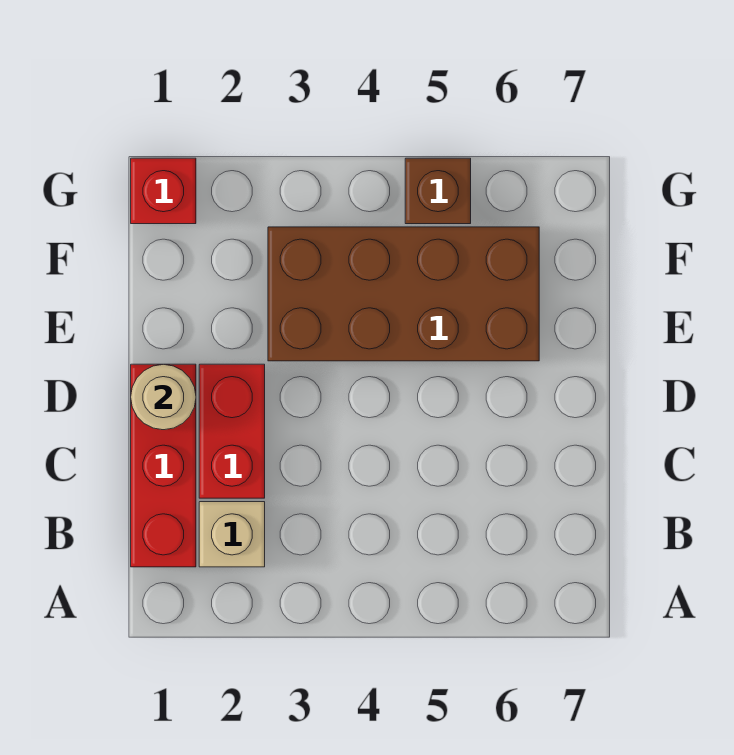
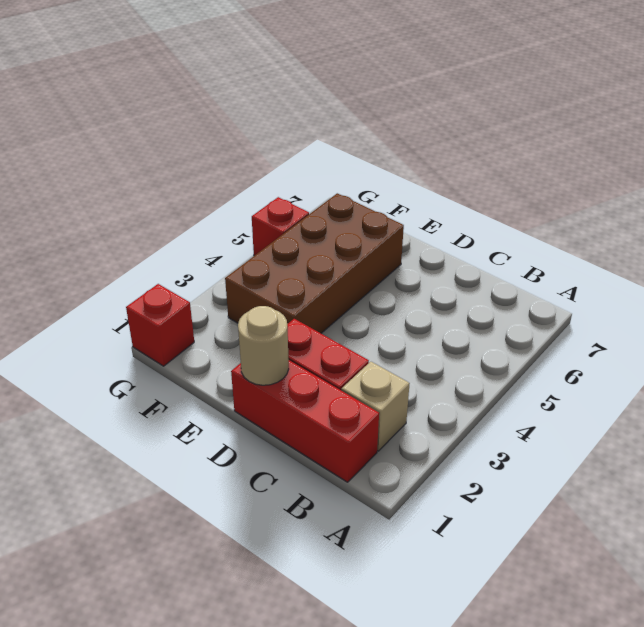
brown 1x1 brick [405,158,471,224] -> red 1x1 brick [252,197,309,256]

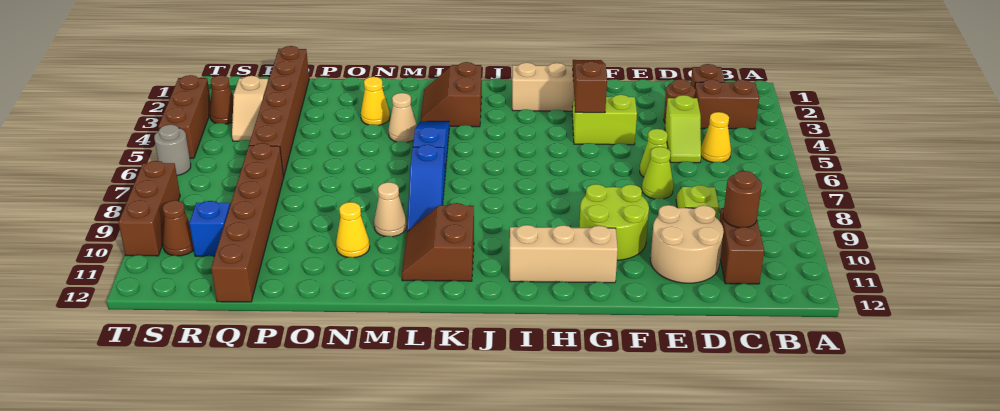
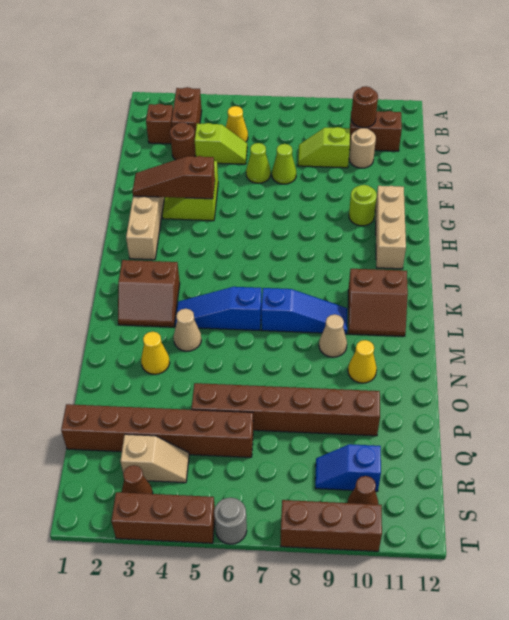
tan 2x2 round brick [650,205,724,283] -> tan 1x1 round brick [349,128,376,168]
lime 2x2 round brick [579,184,649,260] -> lime 1x1 round brick [349,185,377,226]
brown 1x6 brick [211,143,284,302] -> brown 1x6 brick moved to [192,383,380,436]

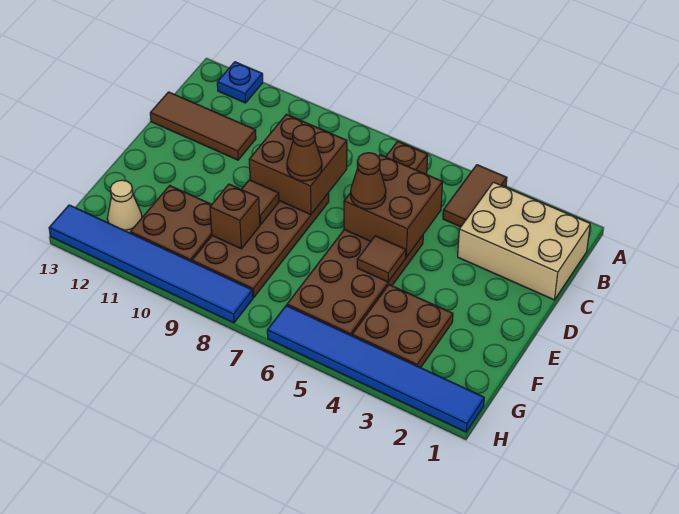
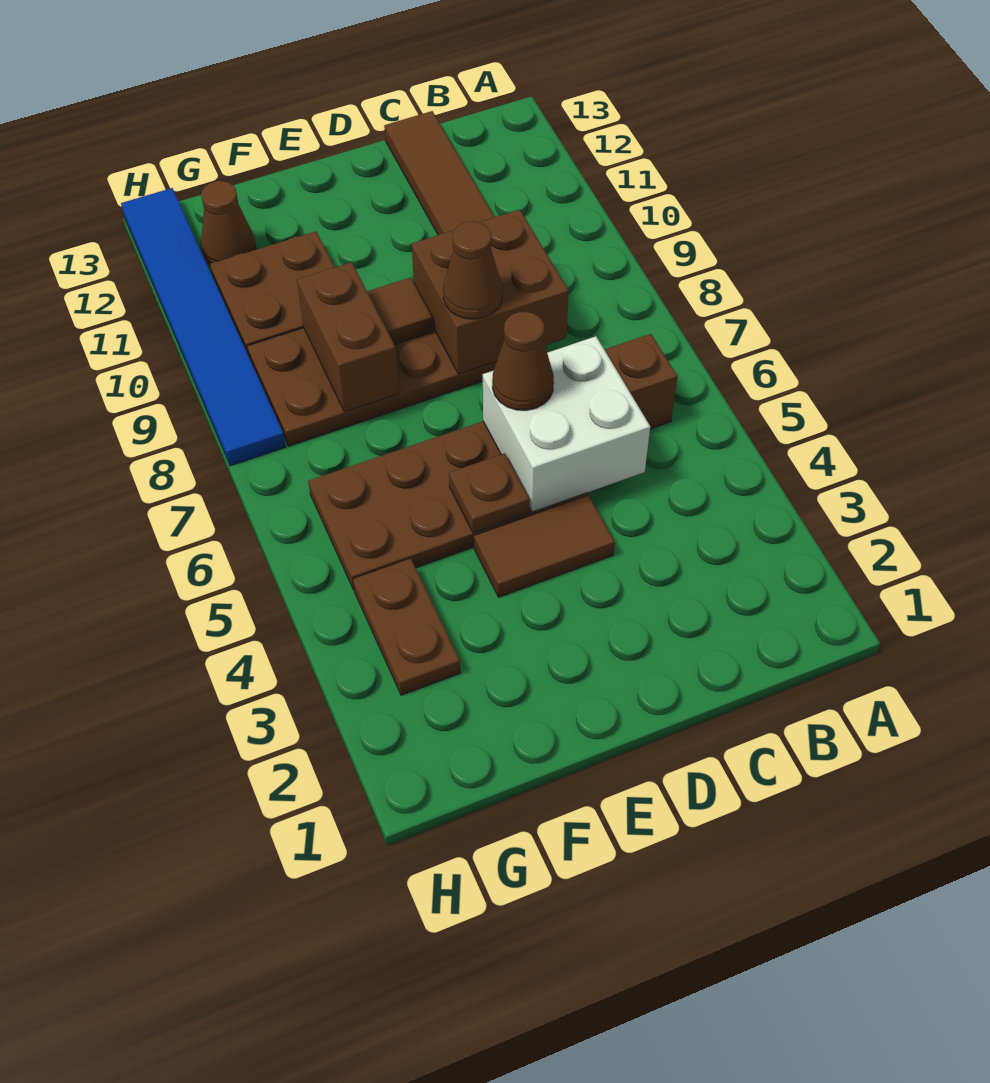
brown 1x2 tile [443,165,507,227] -> brown 1x2 tile moved to [474,495,615,597]
blue 1x1 plate [217,62,263,103] -> none
tan 2x3 brick [458,182,590,300] -> none
brown 2x2 brick [344,155,443,257] -> white 2x2 brick [483,336,650,512]
brown 1x1 tile [357,236,406,282] -> brown 1x1 plate [449,453,530,533]
brown 2x2 plate [352,285,453,368] -> brown 1x2 plate [353,559,460,695]
brown 1x1 brick [210,184,260,249] -> brown 1x2 brick [297,262,399,412]
tan 1x1 cone [107,180,142,233] -> brown 1x1 cone [201,181,256,265]
blue 1x6 tile [267,306,484,432] -> none

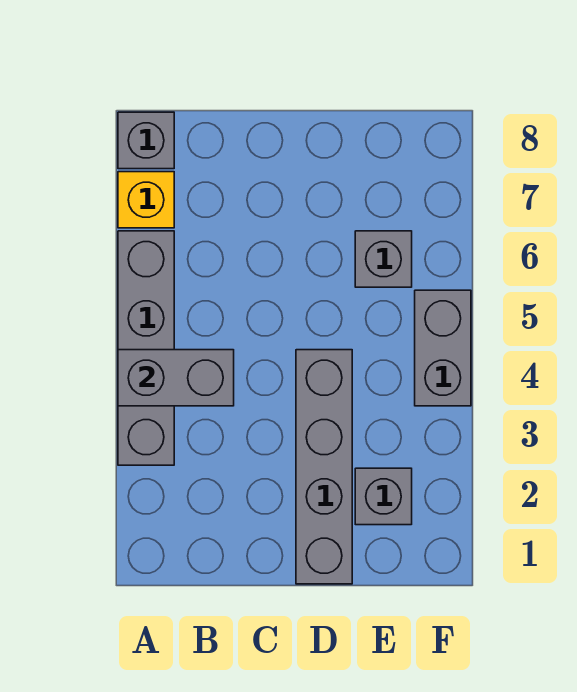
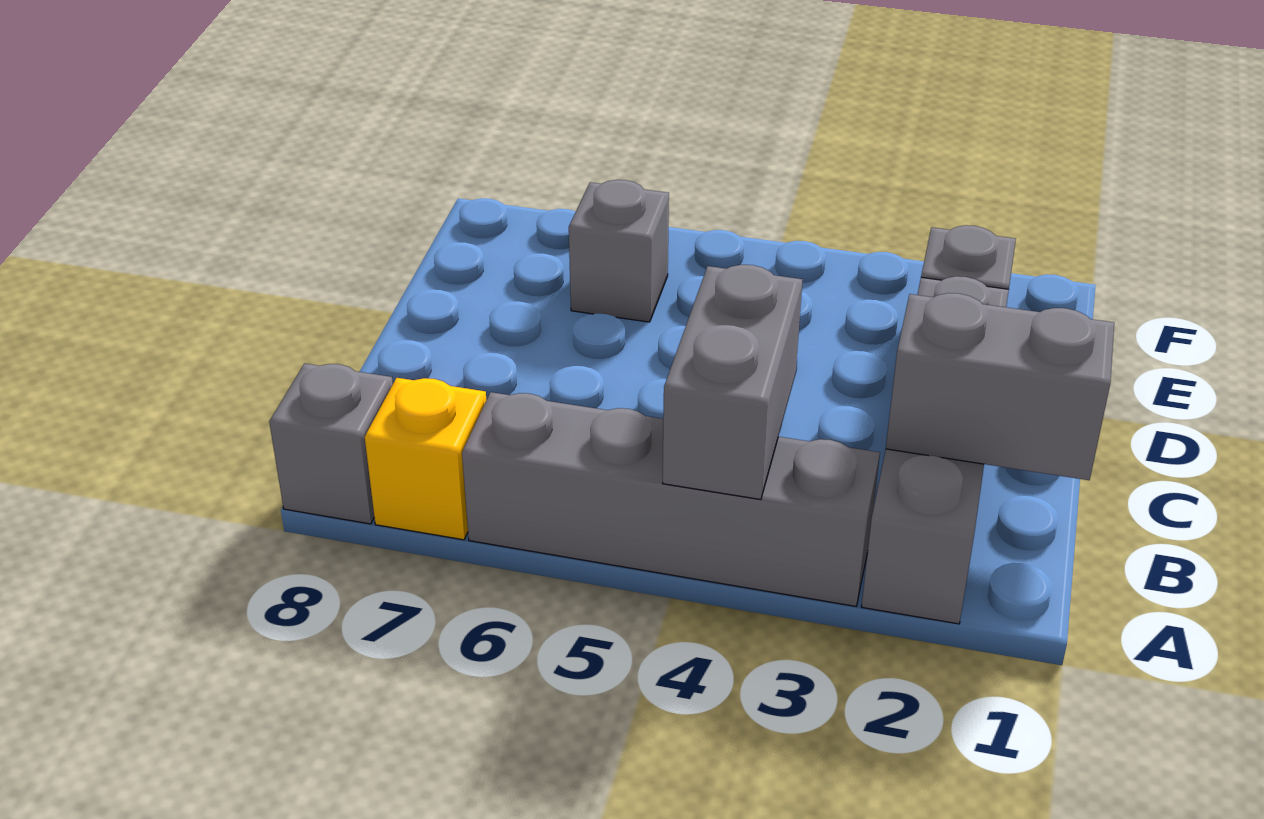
grey 1x4 brick [296,350,352,584] -> grey 1x4 brick turned to [861,276,1009,624]
grey 1x2 brick [415,290,471,406] -> grey 1x2 brick moved to [886,293,1114,480]

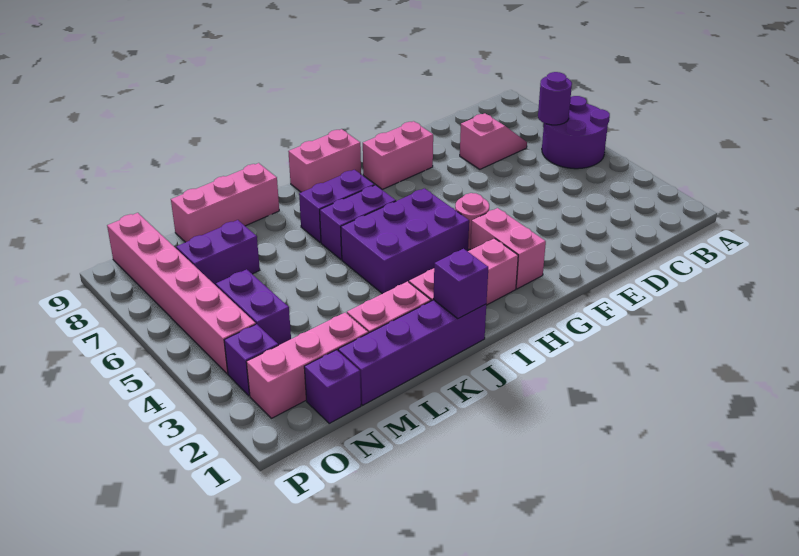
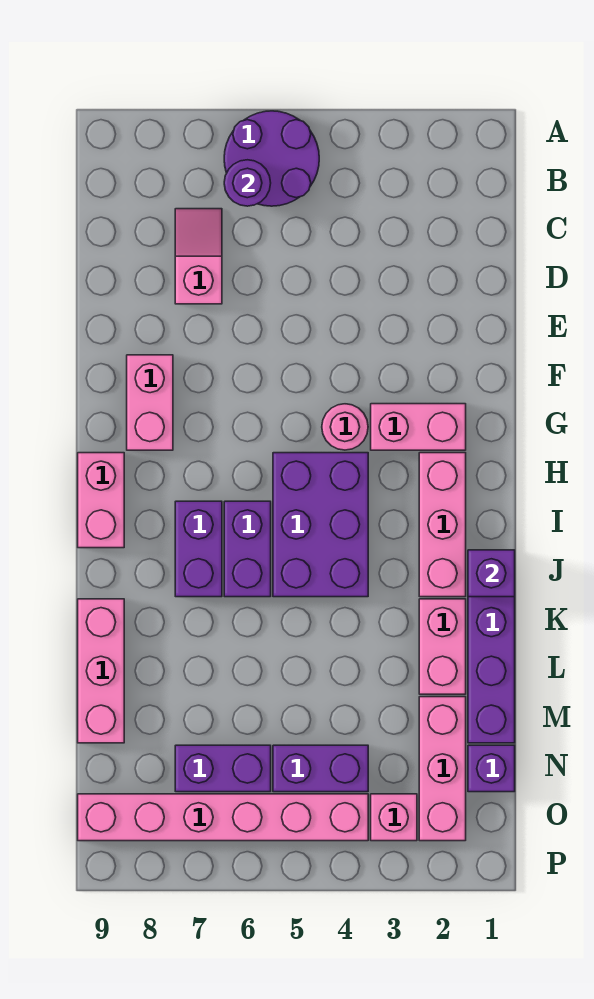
purple 1x2 brick [176,220,260,285] -> purple 1x2 brick turned to [175,745,271,792]
purple 1x1 brick [224,324,278,396] -> pink 1x1 brick [371,794,417,841]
----------------
§ **WHAT THE TASK ASKS**:
Print, exactly, each line above from the one with "tan 2x2 round" to the one with "tan 1x1 cone", end lines included. Leave pictures out of it.

§ **SOLUTION TO THIS TASK**:
tan 2x2 round brick [650,205,724,283] -> tan 1x1 round brick [349,128,376,168]
lime 2x2 round brick [579,184,649,260] -> lime 1x1 round brick [349,185,377,226]
brown 1x6 brick [211,143,284,302] -> brown 1x6 brick moved to [192,383,380,436]

brown 1x2 tile [443,165,507,227] -> brown 1x2 tile moved to [474,495,615,597]
blue 1x1 plate [217,62,263,103] -> none
tan 2x3 brick [458,182,590,300] -> none
brown 2x2 brick [344,155,443,257] -> white 2x2 brick [483,336,650,512]
brown 1x1 tile [357,236,406,282] -> brown 1x1 plate [449,453,530,533]
brown 2x2 plate [352,285,453,368] -> brown 1x2 plate [353,559,460,695]
brown 1x1 brick [210,184,260,249] -> brown 1x2 brick [297,262,399,412]
tan 1x1 cone [107,180,142,233] -> brown 1x1 cone [201,181,256,265]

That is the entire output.